Locate the word "ruler" in the entries below, then gather every line that holds it.

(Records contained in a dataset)
⁂

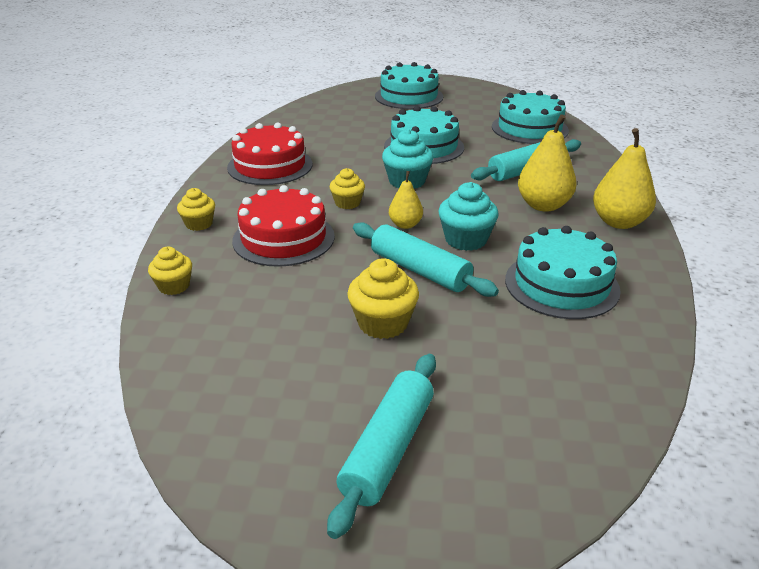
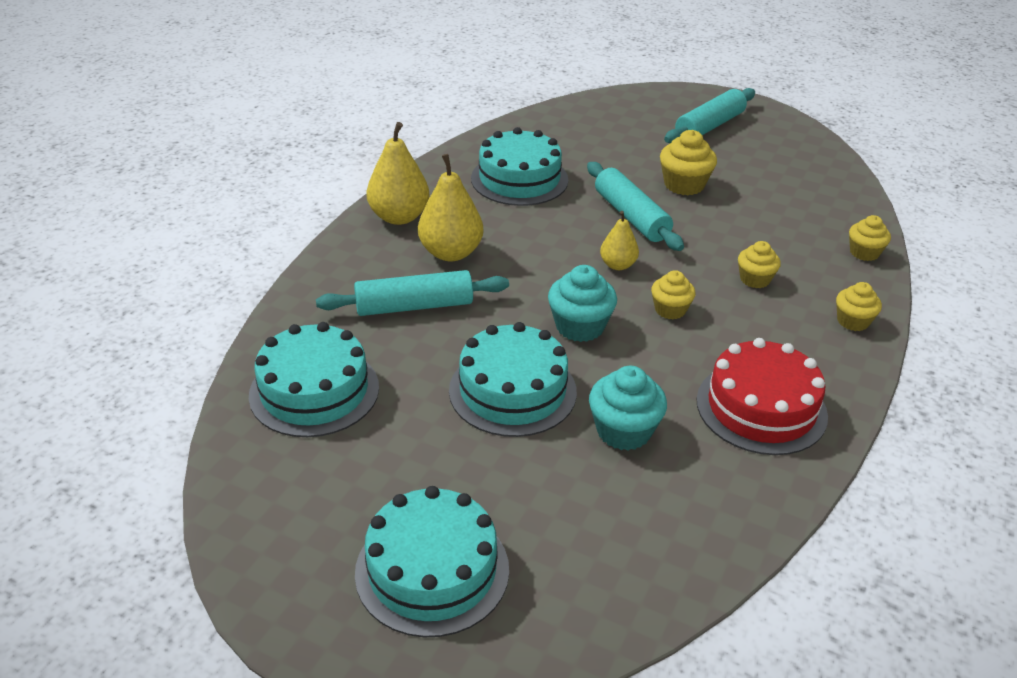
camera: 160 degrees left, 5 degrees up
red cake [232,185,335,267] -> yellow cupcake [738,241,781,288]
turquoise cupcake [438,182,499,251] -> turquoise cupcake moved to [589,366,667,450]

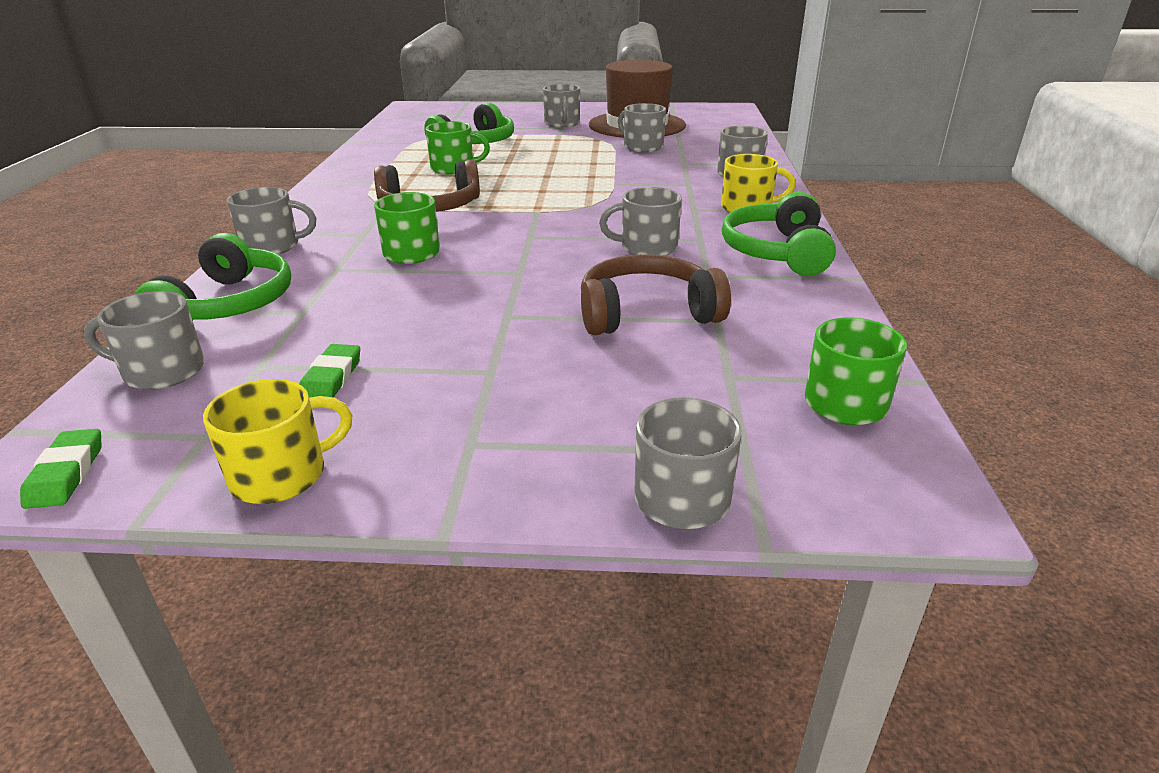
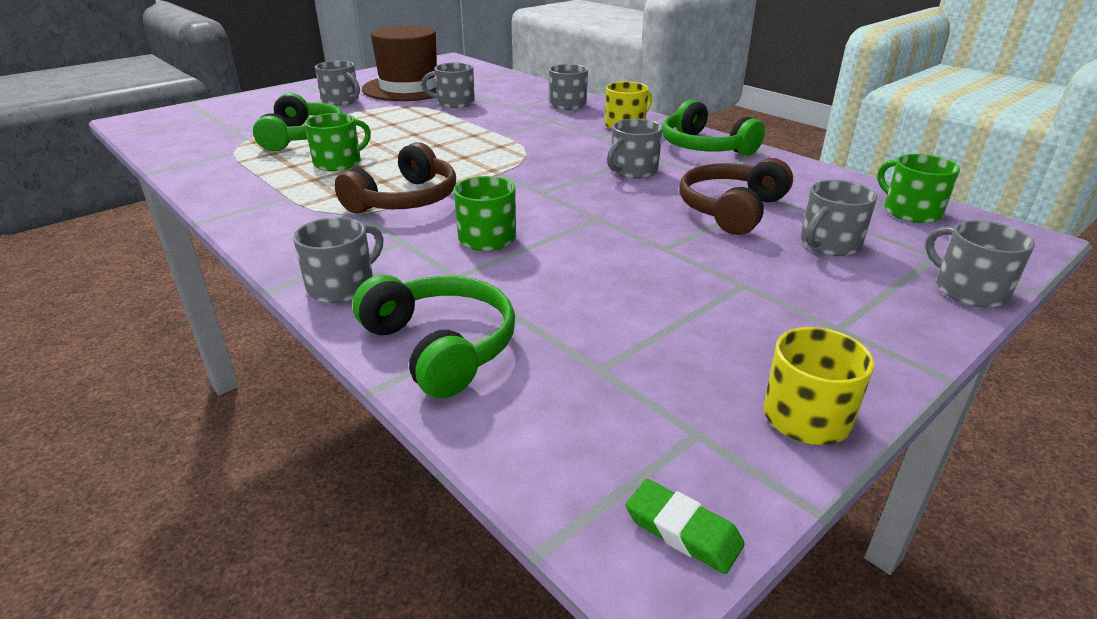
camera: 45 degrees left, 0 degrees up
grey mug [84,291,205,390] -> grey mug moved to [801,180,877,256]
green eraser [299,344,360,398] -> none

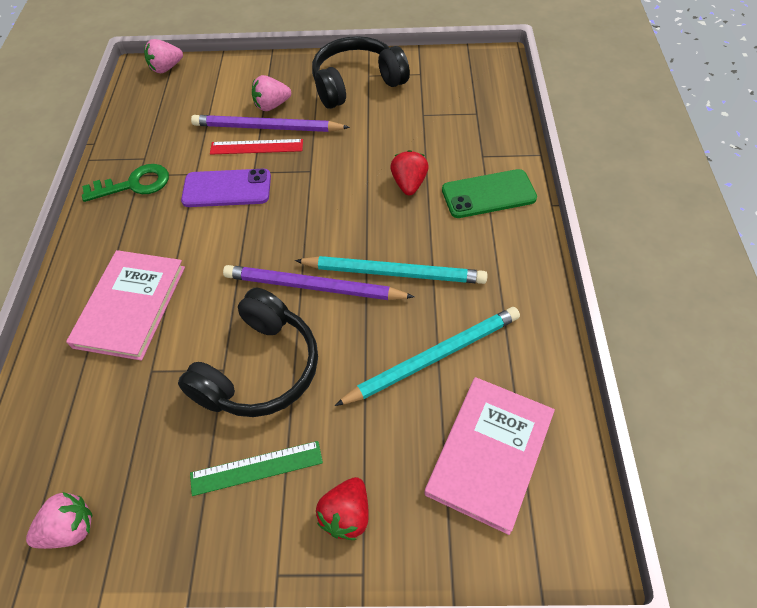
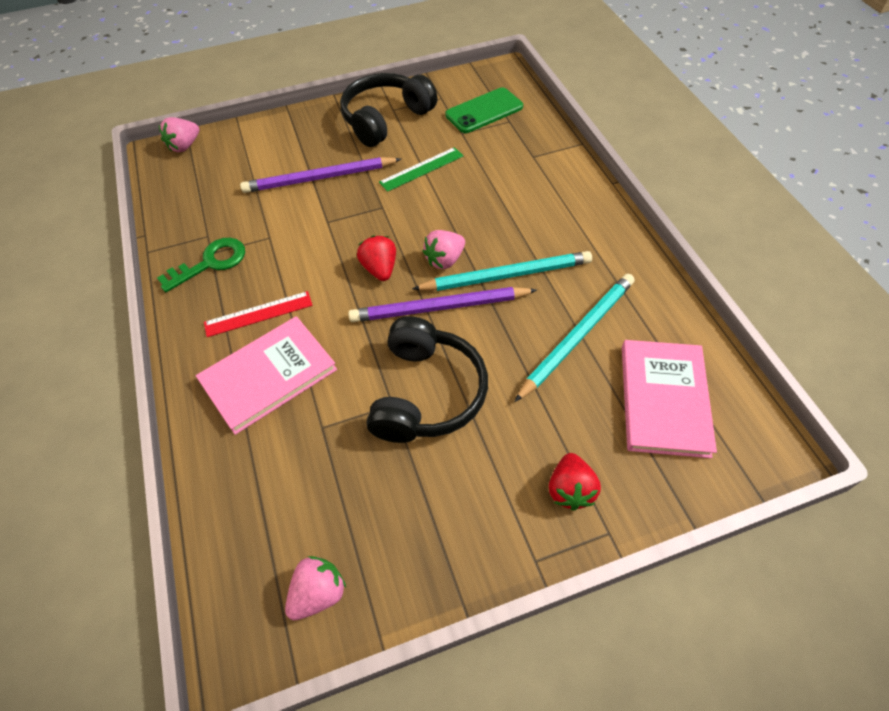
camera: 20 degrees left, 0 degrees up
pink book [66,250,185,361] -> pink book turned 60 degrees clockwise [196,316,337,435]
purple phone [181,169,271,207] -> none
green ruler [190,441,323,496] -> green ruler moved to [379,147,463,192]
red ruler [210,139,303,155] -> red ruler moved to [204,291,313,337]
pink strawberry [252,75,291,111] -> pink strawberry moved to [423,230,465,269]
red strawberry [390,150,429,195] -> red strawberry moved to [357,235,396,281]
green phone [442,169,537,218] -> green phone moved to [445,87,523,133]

⁂

# [RESPONSE TO THE EXERCISE]
green ruler [190,441,323,496] -> green ruler moved to [379,147,463,192]
red ruler [210,139,303,155] -> red ruler moved to [204,291,313,337]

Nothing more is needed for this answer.